**TASK PROMPT**
Pull out every line in the items below that contains the string "kern". Copy each such line in full.
## start GIVEN DATA
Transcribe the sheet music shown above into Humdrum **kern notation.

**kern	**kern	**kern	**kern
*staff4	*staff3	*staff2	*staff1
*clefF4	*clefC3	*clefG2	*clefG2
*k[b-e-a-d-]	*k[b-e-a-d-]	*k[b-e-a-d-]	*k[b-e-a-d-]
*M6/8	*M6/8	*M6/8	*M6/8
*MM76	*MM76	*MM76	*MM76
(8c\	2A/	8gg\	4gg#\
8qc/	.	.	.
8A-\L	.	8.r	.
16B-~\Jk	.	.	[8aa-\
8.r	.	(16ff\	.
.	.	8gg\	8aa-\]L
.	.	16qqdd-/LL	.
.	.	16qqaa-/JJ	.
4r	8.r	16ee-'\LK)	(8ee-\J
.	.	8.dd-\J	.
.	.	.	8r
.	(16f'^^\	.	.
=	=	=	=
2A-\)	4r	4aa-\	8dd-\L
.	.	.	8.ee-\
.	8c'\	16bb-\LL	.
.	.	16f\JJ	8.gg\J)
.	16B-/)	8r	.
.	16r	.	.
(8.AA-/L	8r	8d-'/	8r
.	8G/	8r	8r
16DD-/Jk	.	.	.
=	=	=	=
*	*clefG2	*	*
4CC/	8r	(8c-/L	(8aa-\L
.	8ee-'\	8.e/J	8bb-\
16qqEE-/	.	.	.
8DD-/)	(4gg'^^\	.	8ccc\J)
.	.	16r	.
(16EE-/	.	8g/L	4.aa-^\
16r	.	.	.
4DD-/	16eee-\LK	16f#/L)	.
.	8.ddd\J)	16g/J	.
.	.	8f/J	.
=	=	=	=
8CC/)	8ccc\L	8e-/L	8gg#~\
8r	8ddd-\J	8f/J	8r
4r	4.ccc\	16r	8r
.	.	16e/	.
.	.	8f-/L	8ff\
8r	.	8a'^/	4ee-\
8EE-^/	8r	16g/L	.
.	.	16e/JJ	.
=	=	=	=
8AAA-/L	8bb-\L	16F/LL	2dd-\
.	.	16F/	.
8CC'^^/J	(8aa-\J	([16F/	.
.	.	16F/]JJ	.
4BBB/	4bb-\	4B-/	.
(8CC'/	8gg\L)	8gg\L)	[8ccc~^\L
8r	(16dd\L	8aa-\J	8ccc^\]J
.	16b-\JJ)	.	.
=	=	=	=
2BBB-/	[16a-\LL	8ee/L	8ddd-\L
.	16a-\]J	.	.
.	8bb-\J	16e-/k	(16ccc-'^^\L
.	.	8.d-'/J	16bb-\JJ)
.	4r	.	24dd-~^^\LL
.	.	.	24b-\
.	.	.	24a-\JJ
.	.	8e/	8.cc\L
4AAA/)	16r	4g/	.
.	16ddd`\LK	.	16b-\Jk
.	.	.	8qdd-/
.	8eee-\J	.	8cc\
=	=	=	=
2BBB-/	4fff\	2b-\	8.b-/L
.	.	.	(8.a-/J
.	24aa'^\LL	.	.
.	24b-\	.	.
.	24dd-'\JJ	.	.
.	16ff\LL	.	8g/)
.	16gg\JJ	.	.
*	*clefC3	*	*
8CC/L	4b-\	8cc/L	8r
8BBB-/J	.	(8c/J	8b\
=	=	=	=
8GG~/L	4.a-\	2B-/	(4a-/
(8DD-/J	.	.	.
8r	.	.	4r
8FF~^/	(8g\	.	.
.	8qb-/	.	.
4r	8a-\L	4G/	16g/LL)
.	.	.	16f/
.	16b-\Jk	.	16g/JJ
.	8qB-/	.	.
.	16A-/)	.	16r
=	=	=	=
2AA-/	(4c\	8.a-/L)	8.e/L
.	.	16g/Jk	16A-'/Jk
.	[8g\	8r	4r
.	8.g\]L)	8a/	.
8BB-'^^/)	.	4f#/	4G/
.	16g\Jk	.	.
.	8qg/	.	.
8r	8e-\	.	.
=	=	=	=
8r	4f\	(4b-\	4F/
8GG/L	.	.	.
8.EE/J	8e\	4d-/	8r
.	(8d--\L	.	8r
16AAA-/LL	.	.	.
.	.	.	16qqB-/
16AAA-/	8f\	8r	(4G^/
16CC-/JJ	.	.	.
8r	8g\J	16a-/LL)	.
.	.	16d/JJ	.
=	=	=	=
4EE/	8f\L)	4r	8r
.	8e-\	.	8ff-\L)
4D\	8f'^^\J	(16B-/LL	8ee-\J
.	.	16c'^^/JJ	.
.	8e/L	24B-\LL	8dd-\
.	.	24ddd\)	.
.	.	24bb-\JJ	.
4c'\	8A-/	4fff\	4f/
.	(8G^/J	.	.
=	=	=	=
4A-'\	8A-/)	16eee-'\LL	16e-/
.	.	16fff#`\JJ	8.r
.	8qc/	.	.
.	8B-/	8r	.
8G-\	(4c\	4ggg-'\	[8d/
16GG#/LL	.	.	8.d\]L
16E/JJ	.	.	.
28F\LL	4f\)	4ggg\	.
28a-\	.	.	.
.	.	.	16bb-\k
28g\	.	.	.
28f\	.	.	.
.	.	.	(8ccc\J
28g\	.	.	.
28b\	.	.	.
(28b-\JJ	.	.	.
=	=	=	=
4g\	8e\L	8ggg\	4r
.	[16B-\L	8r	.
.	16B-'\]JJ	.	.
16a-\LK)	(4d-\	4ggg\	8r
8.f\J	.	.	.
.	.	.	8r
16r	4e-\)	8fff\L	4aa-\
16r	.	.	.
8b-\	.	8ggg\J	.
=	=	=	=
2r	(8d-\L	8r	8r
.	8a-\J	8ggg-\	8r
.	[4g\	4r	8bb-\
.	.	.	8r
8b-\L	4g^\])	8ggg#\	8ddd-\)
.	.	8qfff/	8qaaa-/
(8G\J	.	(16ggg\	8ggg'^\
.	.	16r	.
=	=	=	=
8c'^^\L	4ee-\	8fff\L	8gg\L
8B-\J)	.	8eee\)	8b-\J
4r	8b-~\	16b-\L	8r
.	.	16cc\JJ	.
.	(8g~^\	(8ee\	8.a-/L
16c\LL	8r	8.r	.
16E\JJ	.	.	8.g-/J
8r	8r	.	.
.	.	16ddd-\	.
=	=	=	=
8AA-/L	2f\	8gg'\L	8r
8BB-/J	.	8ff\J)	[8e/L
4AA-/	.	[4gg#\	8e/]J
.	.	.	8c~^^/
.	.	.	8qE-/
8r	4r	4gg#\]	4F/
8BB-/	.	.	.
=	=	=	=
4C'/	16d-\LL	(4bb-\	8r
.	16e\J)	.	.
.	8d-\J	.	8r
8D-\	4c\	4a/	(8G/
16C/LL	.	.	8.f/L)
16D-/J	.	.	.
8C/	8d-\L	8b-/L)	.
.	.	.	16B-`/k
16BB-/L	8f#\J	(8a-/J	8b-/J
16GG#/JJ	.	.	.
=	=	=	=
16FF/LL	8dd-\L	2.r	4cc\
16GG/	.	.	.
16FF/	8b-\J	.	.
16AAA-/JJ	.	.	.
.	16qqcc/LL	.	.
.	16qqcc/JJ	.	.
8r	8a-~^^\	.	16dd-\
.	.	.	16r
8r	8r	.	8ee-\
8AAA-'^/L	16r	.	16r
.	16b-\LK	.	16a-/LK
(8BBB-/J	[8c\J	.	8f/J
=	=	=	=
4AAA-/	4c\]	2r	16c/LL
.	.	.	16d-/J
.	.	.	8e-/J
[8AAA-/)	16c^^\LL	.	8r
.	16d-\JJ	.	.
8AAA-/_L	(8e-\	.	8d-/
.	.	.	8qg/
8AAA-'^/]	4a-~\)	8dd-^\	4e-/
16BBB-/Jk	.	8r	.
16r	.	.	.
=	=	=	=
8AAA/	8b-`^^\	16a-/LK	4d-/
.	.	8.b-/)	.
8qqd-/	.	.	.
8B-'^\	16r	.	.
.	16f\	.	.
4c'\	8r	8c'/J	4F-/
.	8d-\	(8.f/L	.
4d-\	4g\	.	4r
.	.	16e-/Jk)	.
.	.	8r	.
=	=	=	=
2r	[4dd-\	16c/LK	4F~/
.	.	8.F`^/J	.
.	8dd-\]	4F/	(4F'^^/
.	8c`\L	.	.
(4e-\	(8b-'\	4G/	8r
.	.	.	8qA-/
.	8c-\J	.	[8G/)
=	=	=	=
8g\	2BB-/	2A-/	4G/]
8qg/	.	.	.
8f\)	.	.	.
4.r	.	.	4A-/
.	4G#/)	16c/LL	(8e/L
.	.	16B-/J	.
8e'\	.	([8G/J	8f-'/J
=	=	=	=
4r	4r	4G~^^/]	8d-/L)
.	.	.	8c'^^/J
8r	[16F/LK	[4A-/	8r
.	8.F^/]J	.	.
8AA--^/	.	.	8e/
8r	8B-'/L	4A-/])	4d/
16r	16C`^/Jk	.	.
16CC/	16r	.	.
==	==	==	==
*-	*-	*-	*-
## end GIVEN DATA
**REPLY TO THE EXERCISE**
Transcribe the sheet music shown above into Humdrum **kern notation.
**kern	**kern	**kern	**kern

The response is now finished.